◆ **ACTIVITY**
Pull out every line below holding the word "AGND".

◆ **INFORMATION PROVIDED**
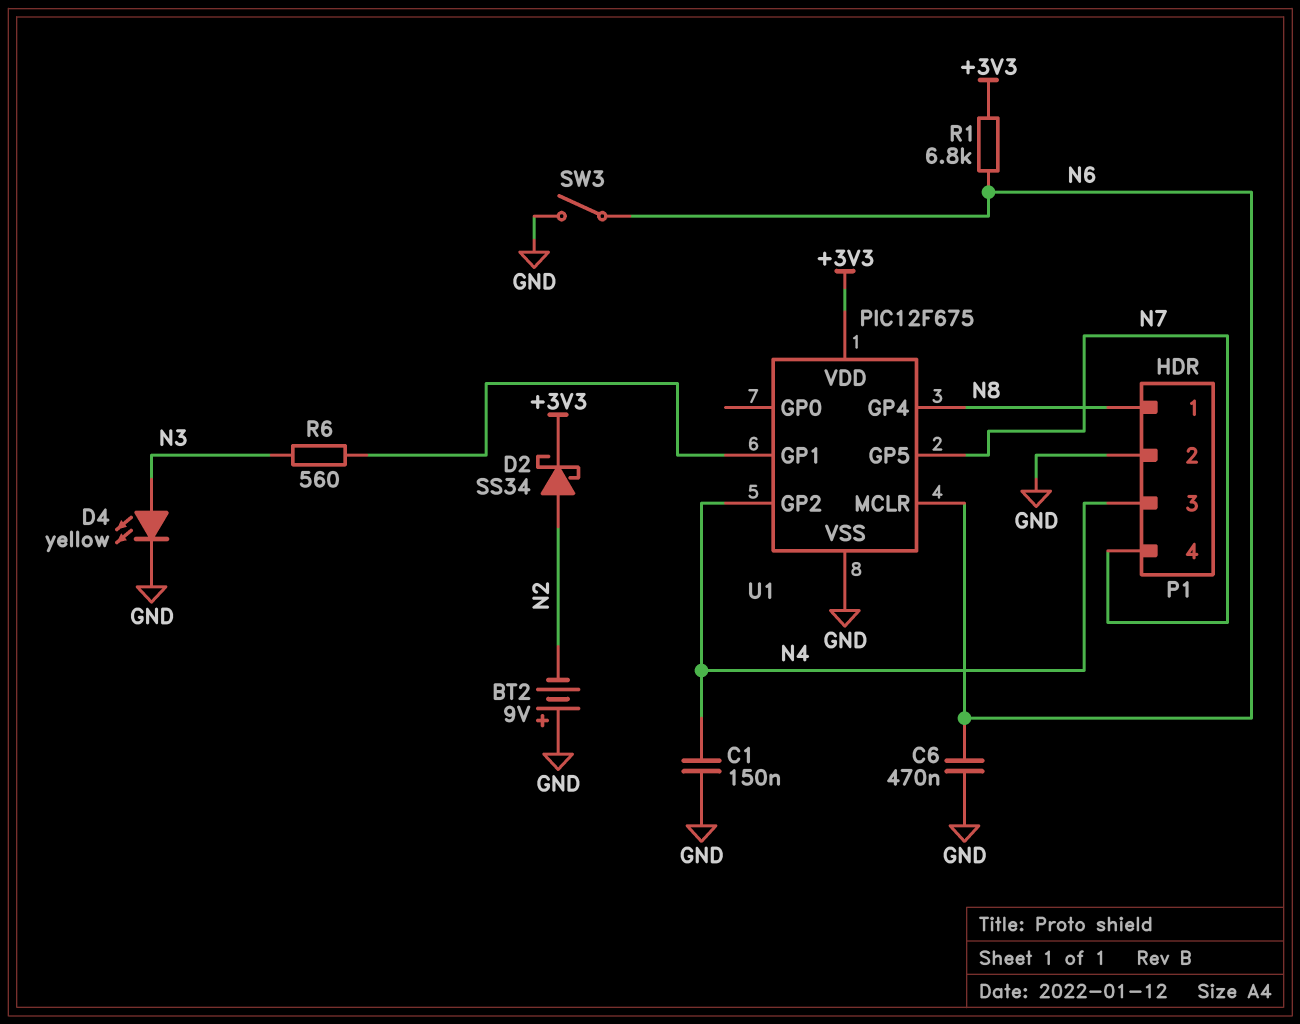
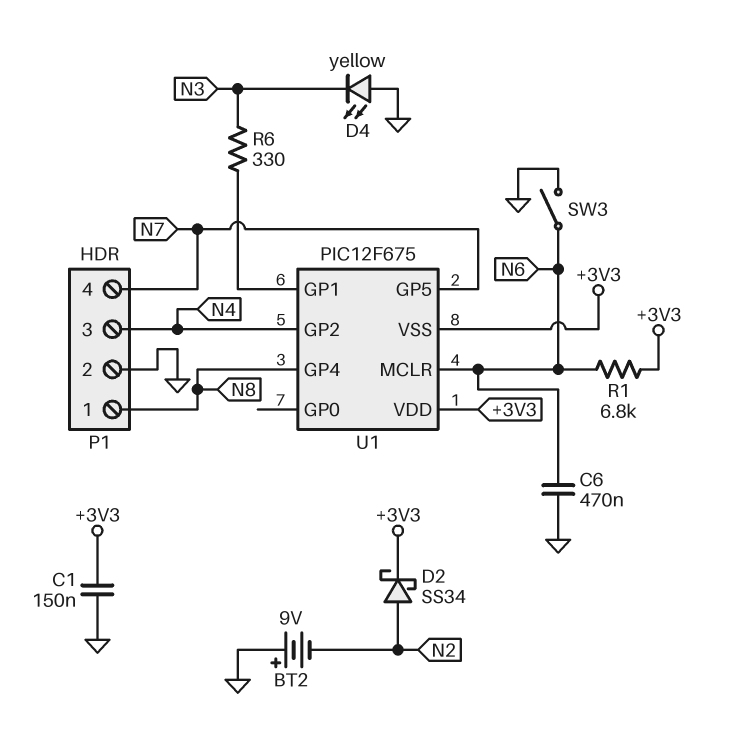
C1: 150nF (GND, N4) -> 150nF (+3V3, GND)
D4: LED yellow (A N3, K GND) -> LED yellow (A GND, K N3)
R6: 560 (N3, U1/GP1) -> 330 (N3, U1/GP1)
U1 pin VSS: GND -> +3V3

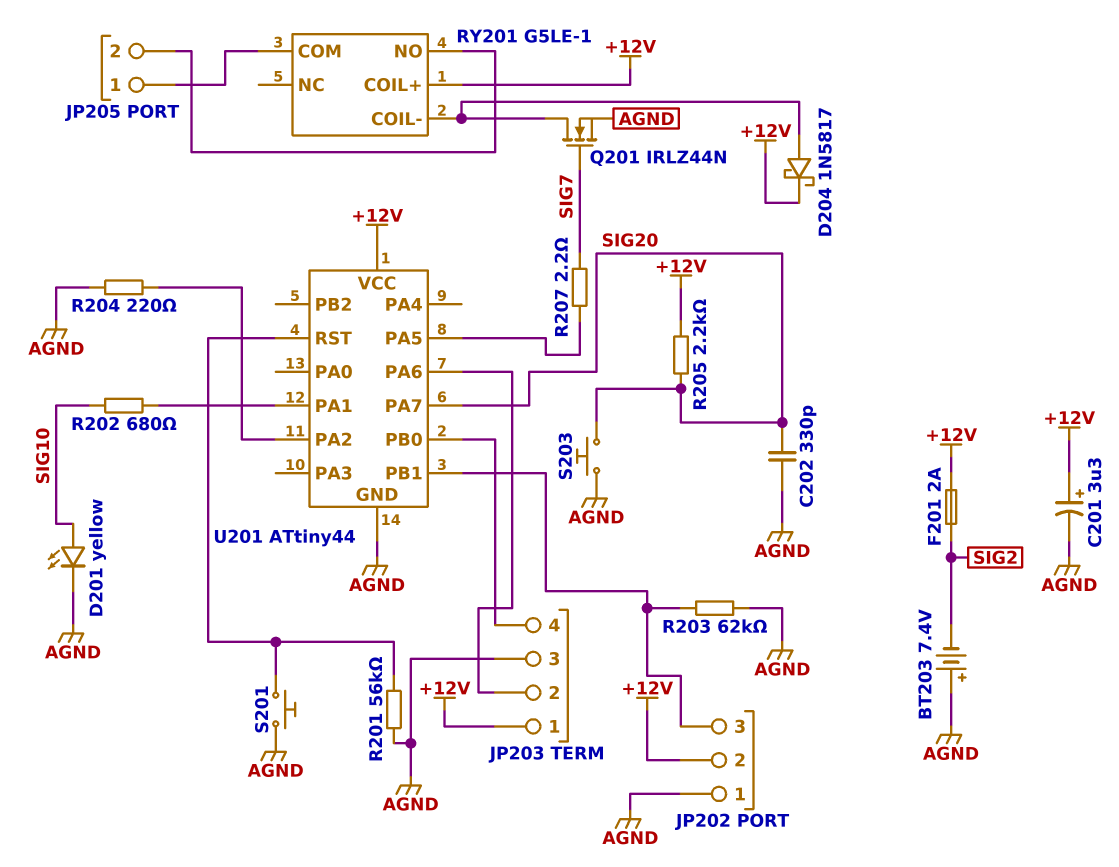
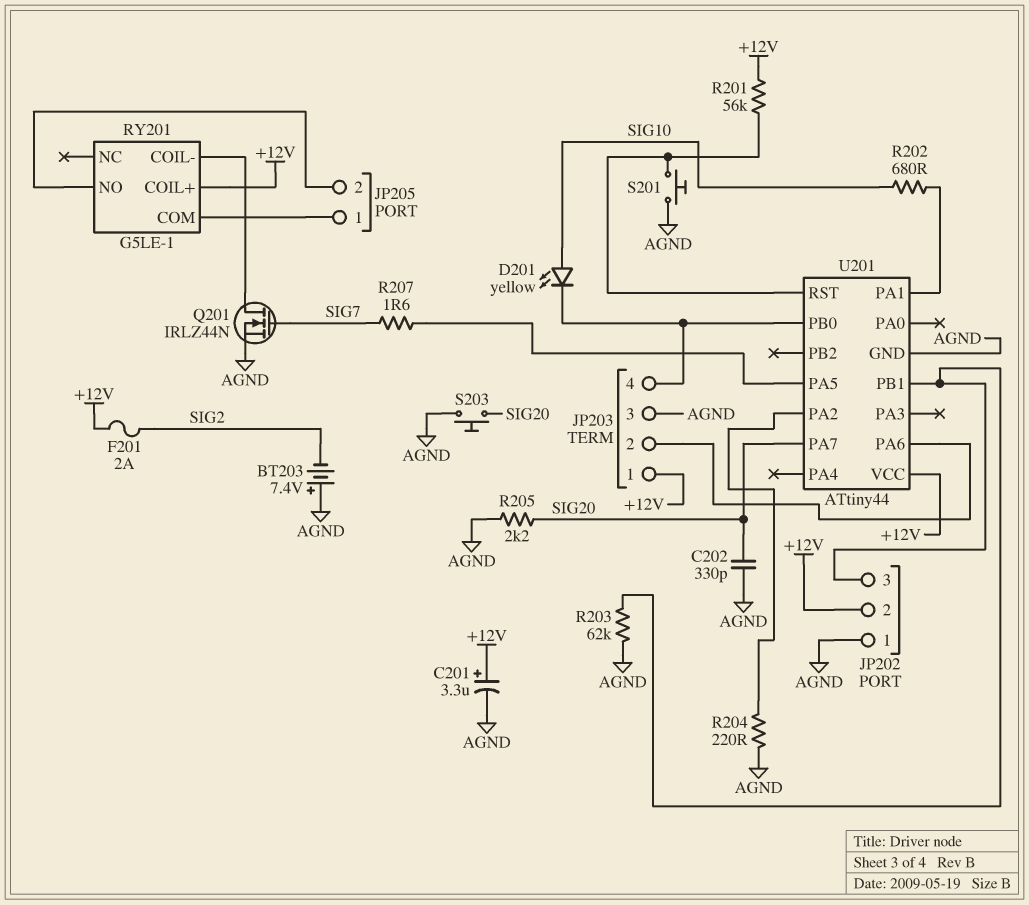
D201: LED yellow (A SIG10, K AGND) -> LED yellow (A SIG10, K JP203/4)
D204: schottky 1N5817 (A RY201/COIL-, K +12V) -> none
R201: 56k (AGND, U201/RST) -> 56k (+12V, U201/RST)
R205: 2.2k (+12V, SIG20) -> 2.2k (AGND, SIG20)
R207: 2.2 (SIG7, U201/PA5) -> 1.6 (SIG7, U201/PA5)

◆ **RESULT OF THIS TASK**
D201: LED yellow (A SIG10, K AGND) -> LED yellow (A SIG10, K JP203/4)
R201: 56k (AGND, U201/RST) -> 56k (+12V, U201/RST)
R205: 2.2k (+12V, SIG20) -> 2.2k (AGND, SIG20)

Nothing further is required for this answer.